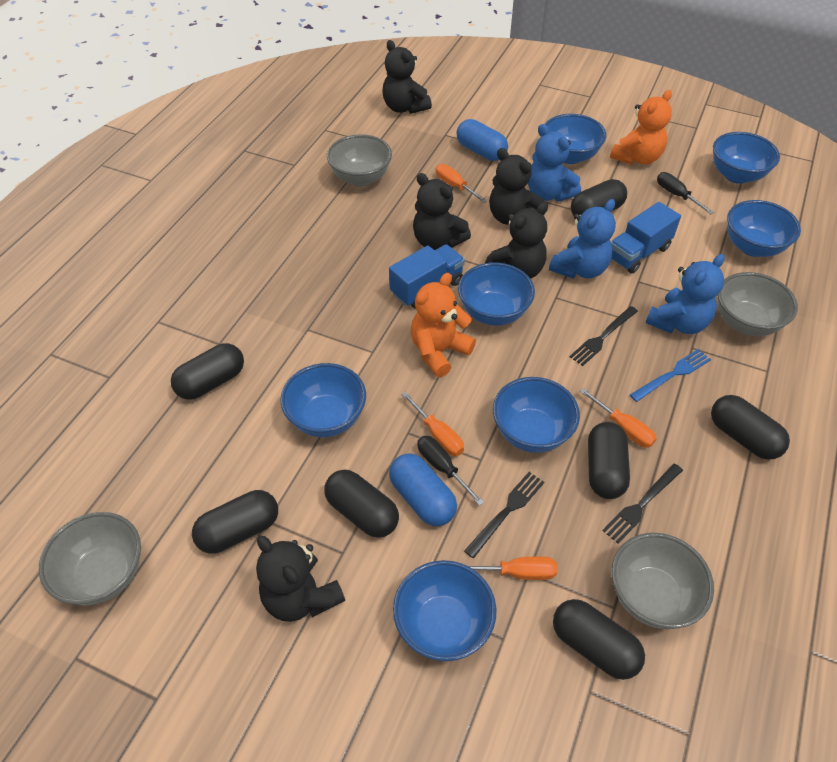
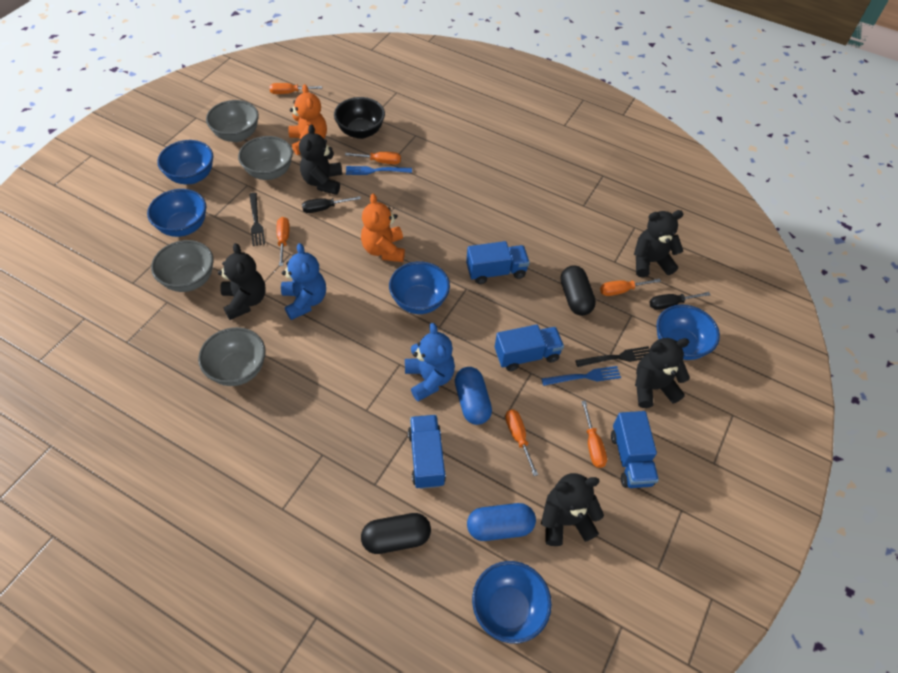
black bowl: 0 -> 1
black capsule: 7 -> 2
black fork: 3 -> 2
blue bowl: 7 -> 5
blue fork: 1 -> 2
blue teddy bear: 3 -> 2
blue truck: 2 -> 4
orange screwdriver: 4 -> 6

───

Task item:
Set the listing down exactly, without its pictures.

Written response:
black bowl: 0 -> 1
black capsule: 7 -> 2
black fork: 3 -> 2
blue bowl: 7 -> 5
blue fork: 1 -> 2
blue teddy bear: 3 -> 2
blue truck: 2 -> 4
orange screwdriver: 4 -> 6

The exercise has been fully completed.